### Material for this task
:::

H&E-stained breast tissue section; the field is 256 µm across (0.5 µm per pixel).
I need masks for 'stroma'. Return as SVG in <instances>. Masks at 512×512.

:::

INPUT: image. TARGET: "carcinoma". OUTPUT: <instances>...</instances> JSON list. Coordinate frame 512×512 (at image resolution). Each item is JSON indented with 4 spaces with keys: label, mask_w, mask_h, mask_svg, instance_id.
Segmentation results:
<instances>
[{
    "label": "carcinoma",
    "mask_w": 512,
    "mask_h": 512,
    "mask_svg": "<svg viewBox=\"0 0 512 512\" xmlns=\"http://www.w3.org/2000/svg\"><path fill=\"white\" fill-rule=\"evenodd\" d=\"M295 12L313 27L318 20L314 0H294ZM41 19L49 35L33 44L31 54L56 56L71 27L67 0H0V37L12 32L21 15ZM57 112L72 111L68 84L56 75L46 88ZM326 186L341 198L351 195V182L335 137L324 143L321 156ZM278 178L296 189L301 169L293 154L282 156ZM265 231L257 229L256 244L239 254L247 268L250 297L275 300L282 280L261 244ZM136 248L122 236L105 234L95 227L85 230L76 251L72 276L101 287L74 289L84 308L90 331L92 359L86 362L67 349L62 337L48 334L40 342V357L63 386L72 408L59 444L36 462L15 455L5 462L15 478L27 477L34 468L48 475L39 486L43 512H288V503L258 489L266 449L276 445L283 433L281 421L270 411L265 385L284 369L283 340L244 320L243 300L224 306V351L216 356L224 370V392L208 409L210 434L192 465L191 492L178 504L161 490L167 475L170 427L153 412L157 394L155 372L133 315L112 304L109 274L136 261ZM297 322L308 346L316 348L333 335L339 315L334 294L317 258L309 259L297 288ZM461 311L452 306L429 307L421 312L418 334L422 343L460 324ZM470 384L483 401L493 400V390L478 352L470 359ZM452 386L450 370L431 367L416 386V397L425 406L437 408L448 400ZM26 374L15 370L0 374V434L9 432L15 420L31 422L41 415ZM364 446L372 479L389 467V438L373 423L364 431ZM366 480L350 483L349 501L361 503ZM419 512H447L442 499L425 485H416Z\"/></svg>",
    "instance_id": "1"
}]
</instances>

:::

### To be done
Output, from the data above, the lines from the line with "H&E-stained breast tissue" to the line with "I need masks" exactly as they stand, both ends included and nothing else.

### Answer to the task
H&E-stained breast tissue section; the field is 256 µm across (0.5 µm per pixel).
I need masks for 'stroma'. Return as SVG in <instances>. Masks at 512×512.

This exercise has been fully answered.